*** Opening of Dataset extract ***

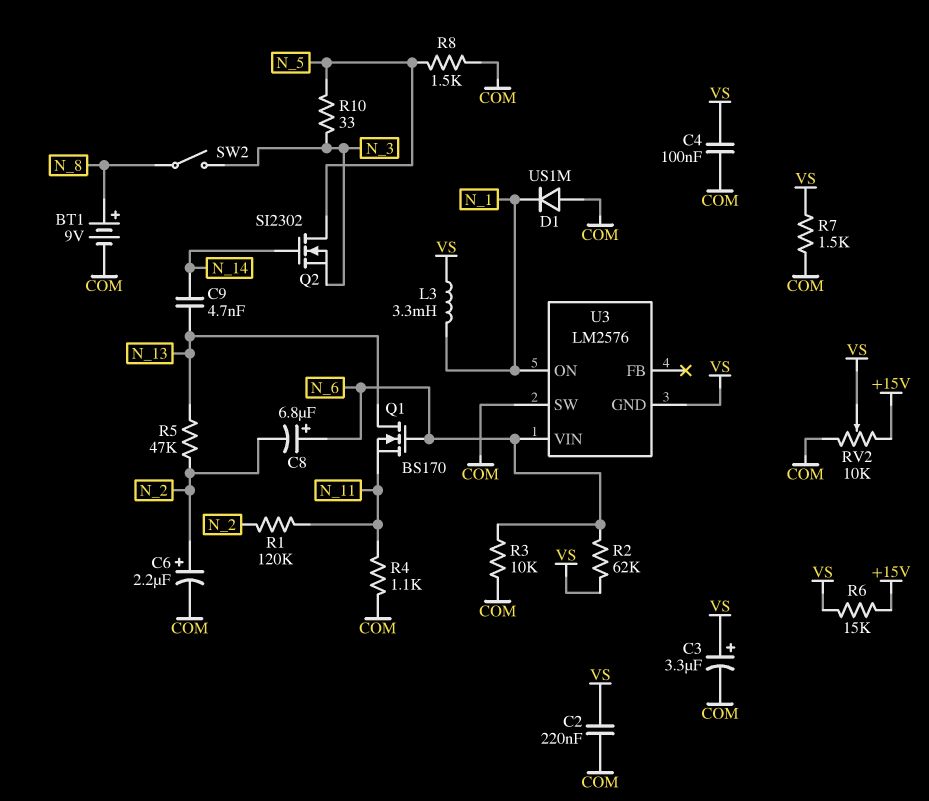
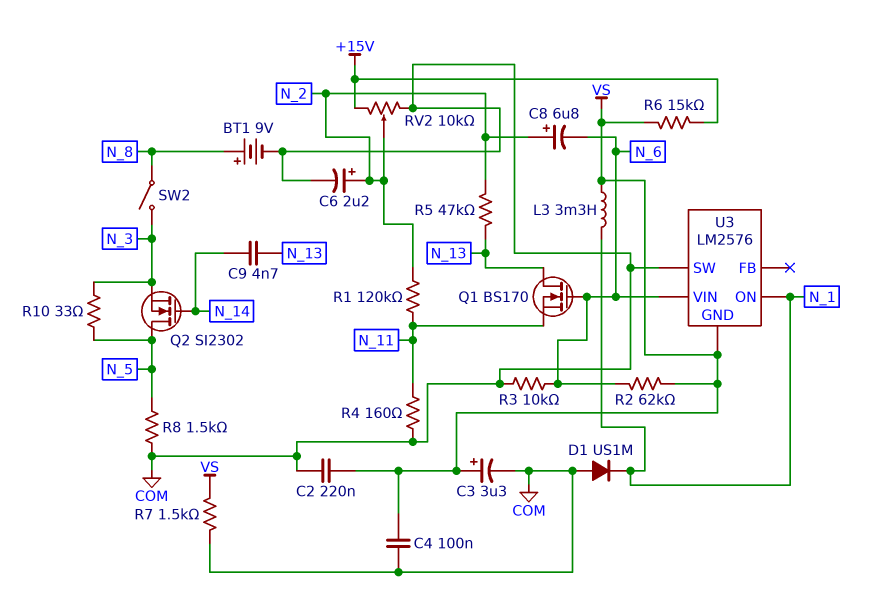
C8: 6.8uF (plus N_6, minus N_2) -> 6.8uF (plus N_2, minus N_6)
R4: 1.1k (COM, N_11) -> 160 (COM, N_11)
RV2: 10k (+15V, COM, wiper VS) -> 10k (+15V, COM, wiper N_2)

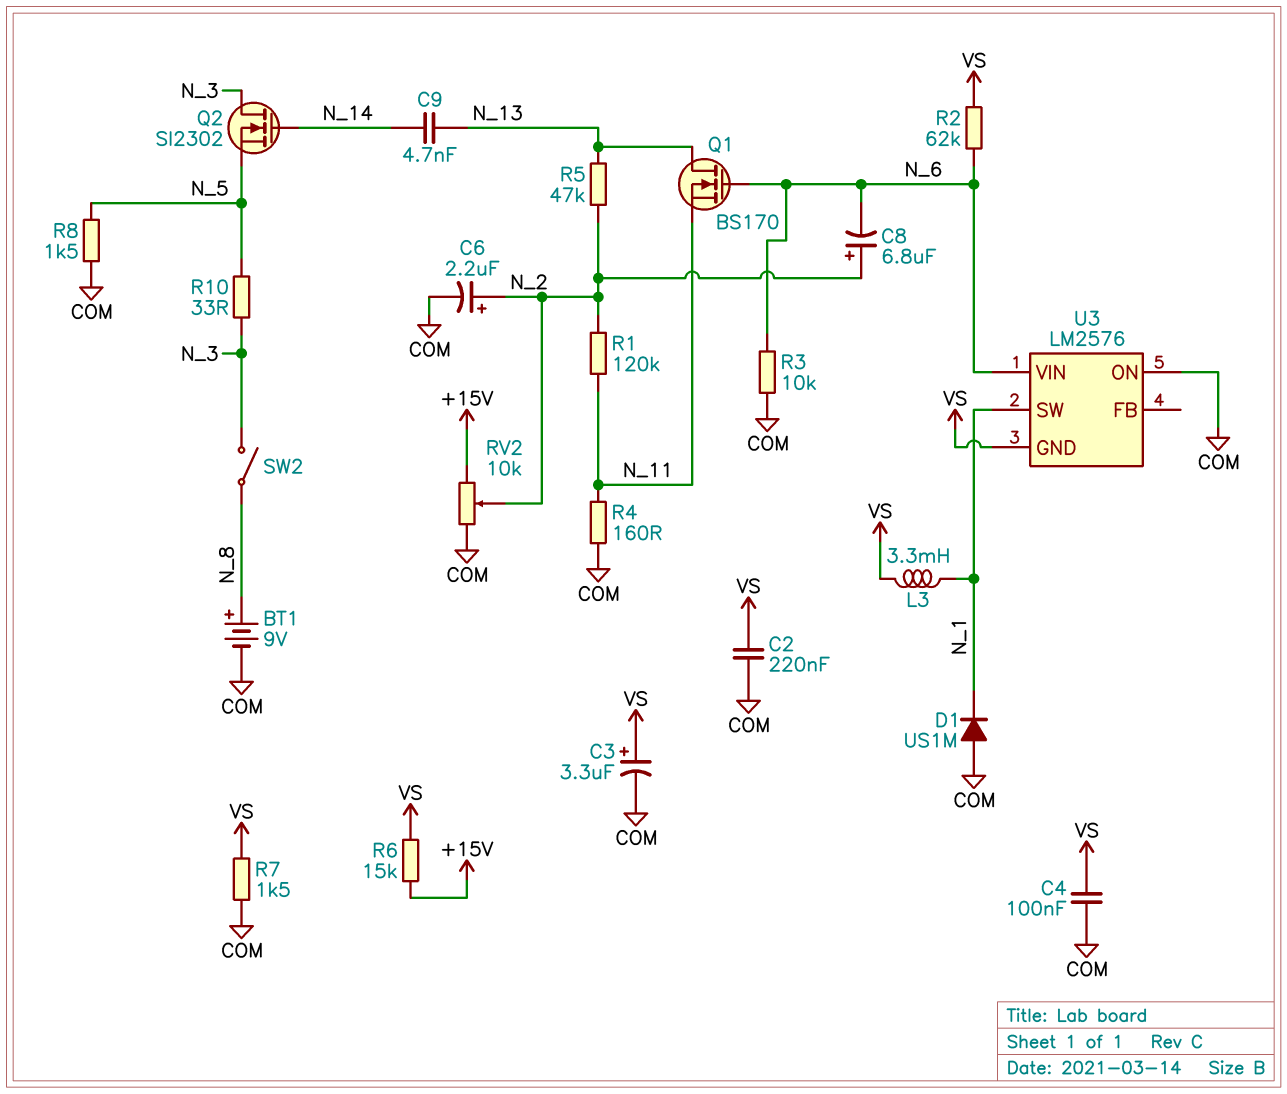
Q2: NMOS SI2302 (G N_14, D N_5, S N_3) -> NMOS SI2302 (G N_14, D N_3, S N_5)
U3 pin ON: N_1 -> COM
U3 pin SW: COM -> N_1

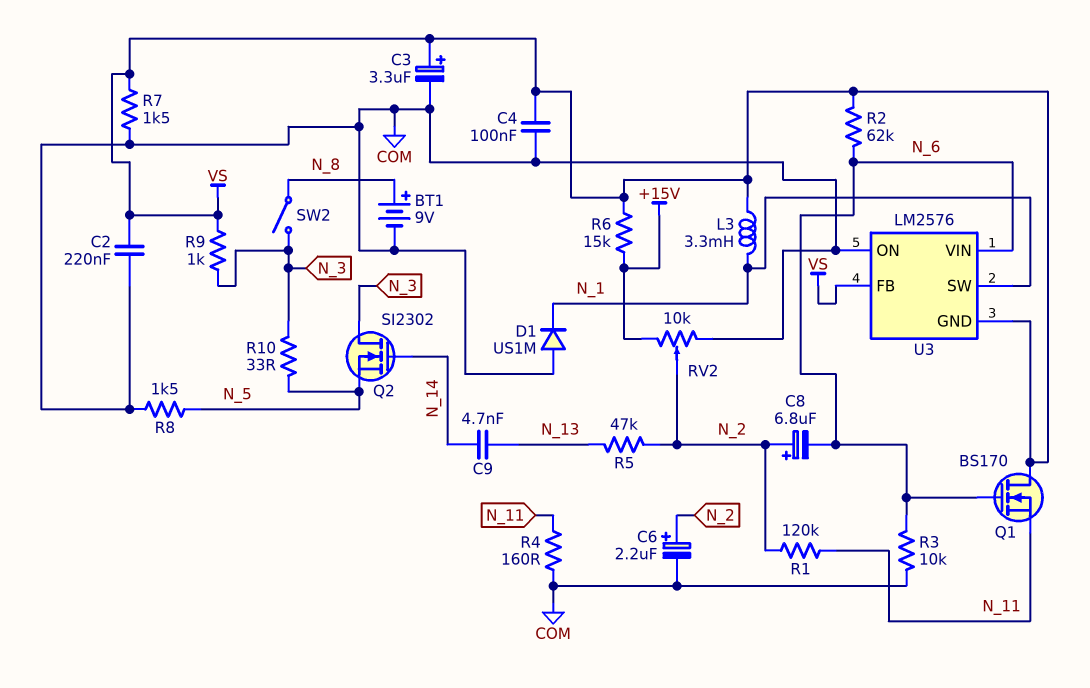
Q1: NMOS BS170 (G N_6, D N_13, S N_11) -> NMOS BS170 (G N_6, D VS, S N_11)
R9: none -> 1k (N_3, VS)
U3 pin FB: none -> VS

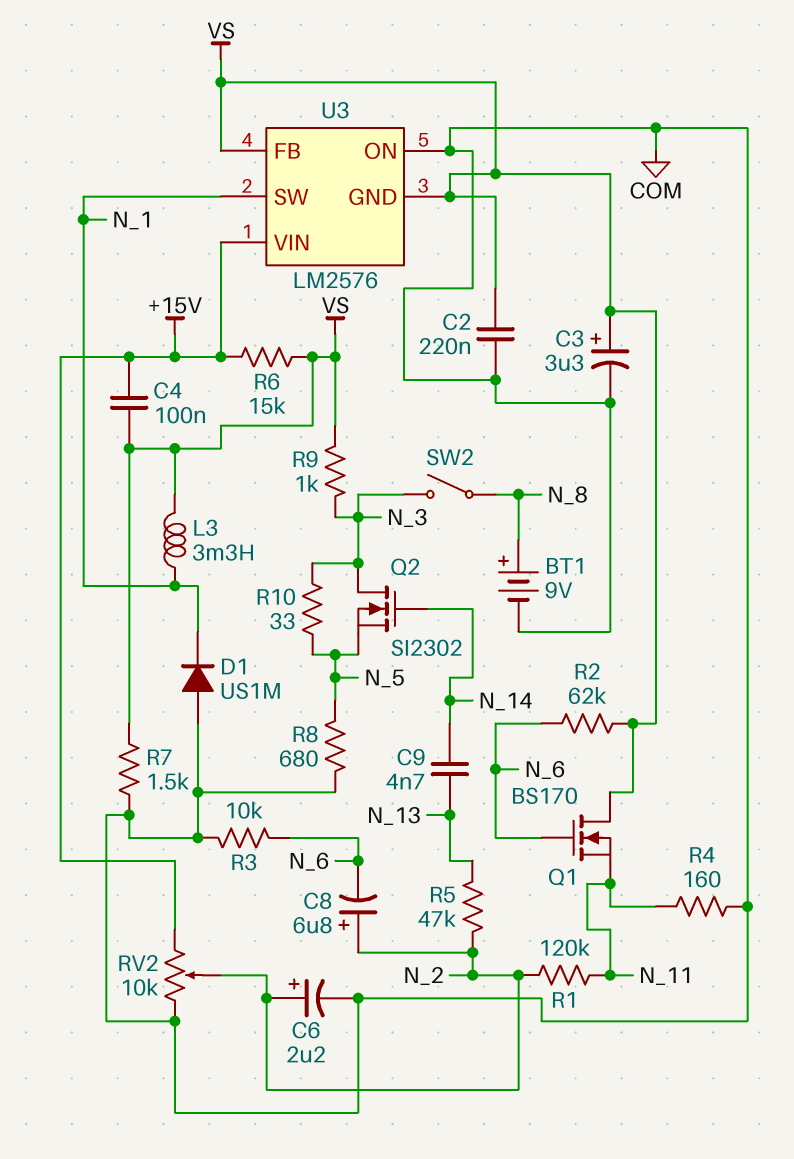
C4: 100nF (COM, VS) -> 100nF (+15V, VS)
R8: 1.5k (COM, N_5) -> 680 (COM, N_5)
U3 pin VIN: N_6 -> +15V

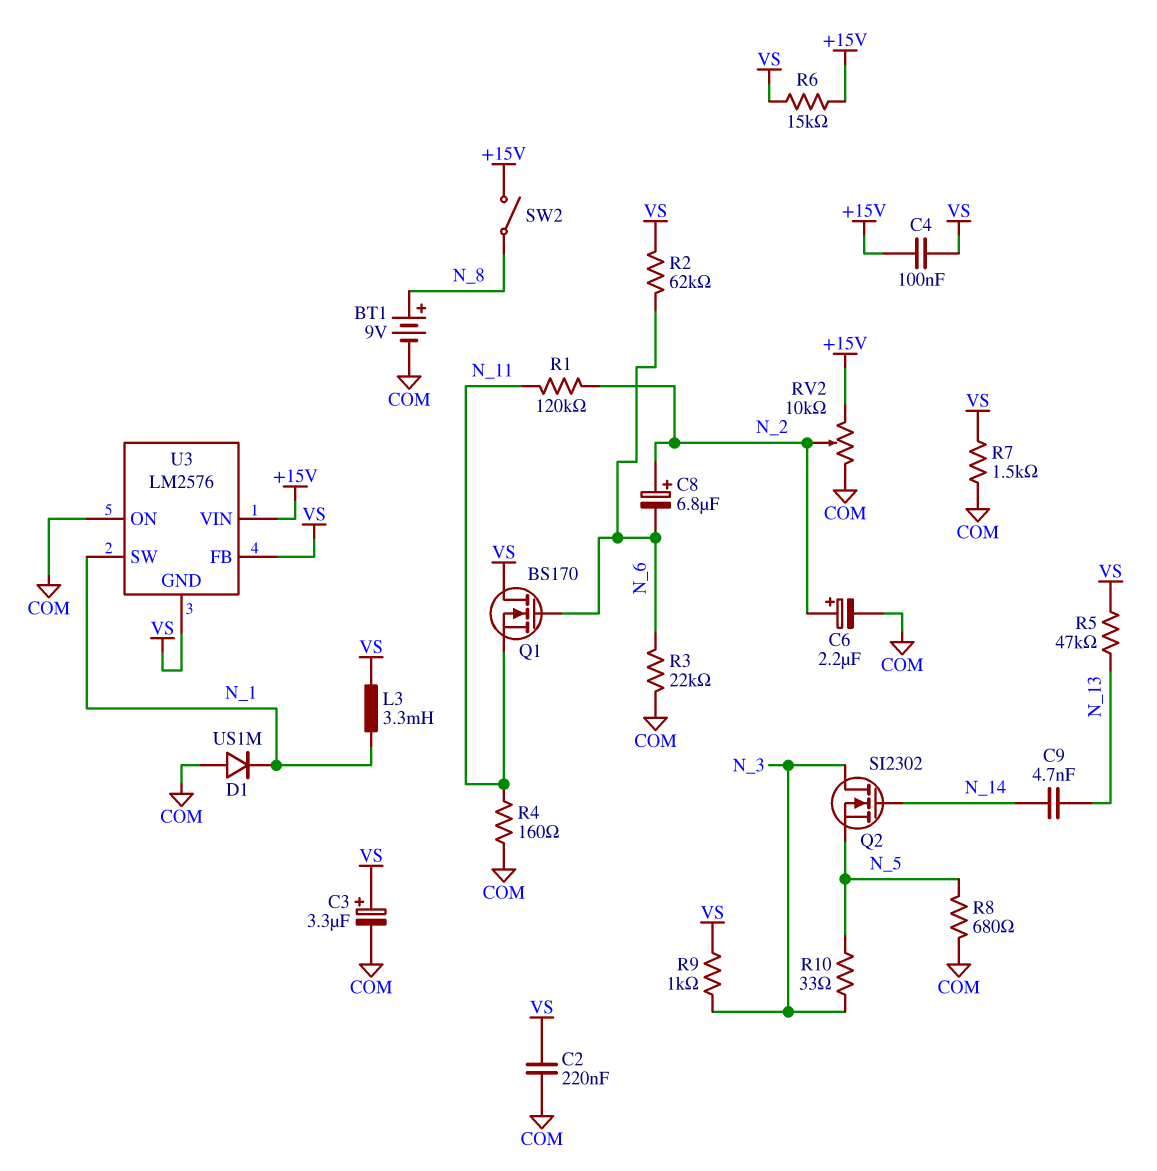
R3: 10k (COM, N_6) -> 22k (COM, N_6)
R5: 47k (N_2, N_13) -> 47k (N_13, VS)
SW2: switch (N_3, N_8) -> switch (+15V, N_8)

*** Close of Dataset extract ***

:: Task statement ::
Beginning with the line that includes "U3 pin SW: COM -> N_1" and ending with the last line of the material, reproduce those lines exactly and nothing else, with no pictures.

:: Written solution ::
U3 pin SW: COM -> N_1

Q1: NMOS BS170 (G N_6, D N_13, S N_11) -> NMOS BS170 (G N_6, D VS, S N_11)
R9: none -> 1k (N_3, VS)
U3 pin FB: none -> VS

C4: 100nF (COM, VS) -> 100nF (+15V, VS)
R8: 1.5k (COM, N_5) -> 680 (COM, N_5)
U3 pin VIN: N_6 -> +15V

R3: 10k (COM, N_6) -> 22k (COM, N_6)
R5: 47k (N_2, N_13) -> 47k (N_13, VS)
SW2: switch (N_3, N_8) -> switch (+15V, N_8)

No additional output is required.